_Activity_. Looking at the data below, how many lines include the word "sticky"? Respond with the number only.

_Dataset extract_.

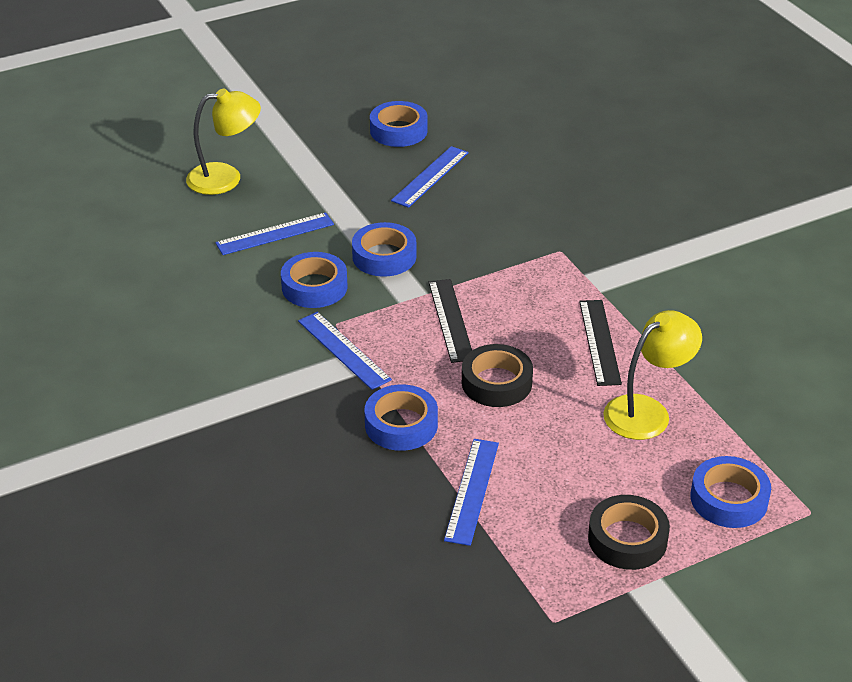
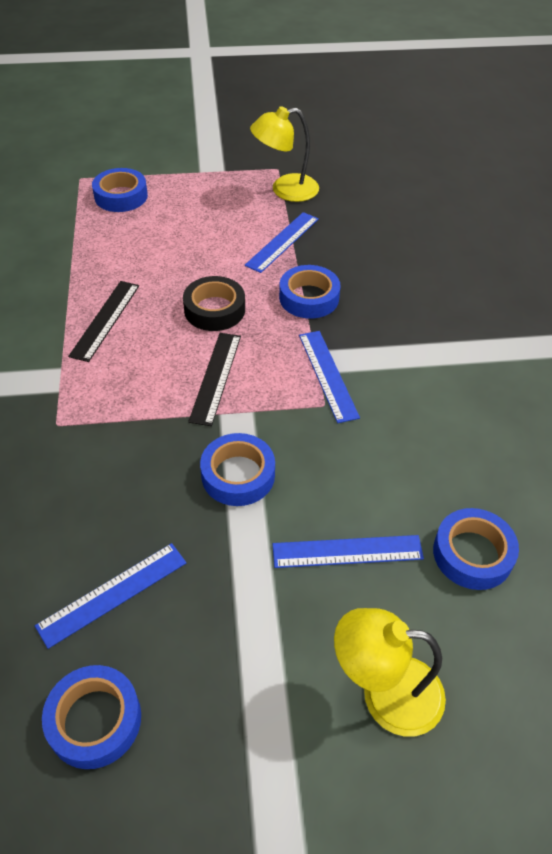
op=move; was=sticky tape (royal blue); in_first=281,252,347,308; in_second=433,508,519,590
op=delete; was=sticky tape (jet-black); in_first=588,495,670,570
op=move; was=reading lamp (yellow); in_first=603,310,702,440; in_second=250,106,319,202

_Output of the exercise_. 2